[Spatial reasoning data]
____

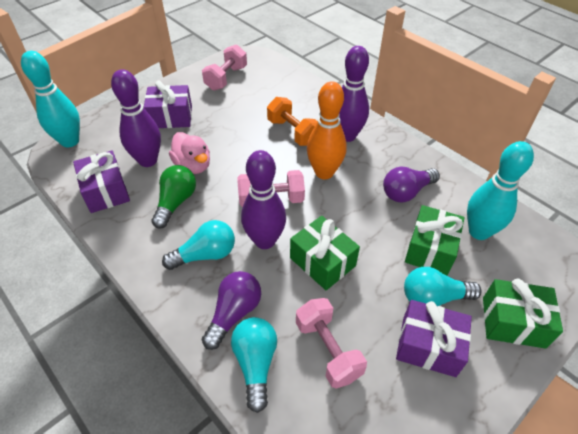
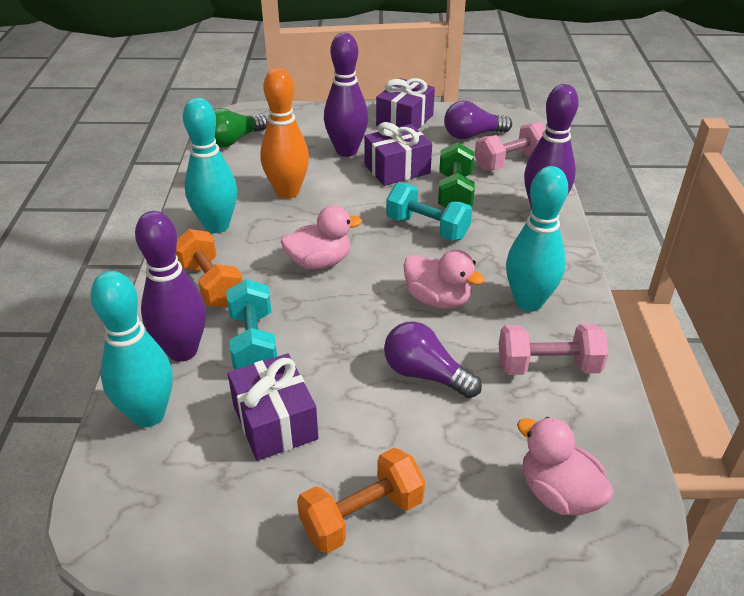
green dumbbell: 0 -> 1
green gift: 3 -> 0
orange dumbbell: 1 -> 2
pink duck: 1 -> 3
pink dumbbell: 3 -> 2
turquoise bowling pin: 2 -> 3
turquoise dumbbell: 0 -> 2
turquoise light bulb: 3 -> 0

____

Could you output the lines above exactly, with no pictures included?

green dumbbell: 0 -> 1
green gift: 3 -> 0
orange dumbbell: 1 -> 2
pink duck: 1 -> 3
pink dumbbell: 3 -> 2
turquoise bowling pin: 2 -> 3
turquoise dumbbell: 0 -> 2
turquoise light bulb: 3 -> 0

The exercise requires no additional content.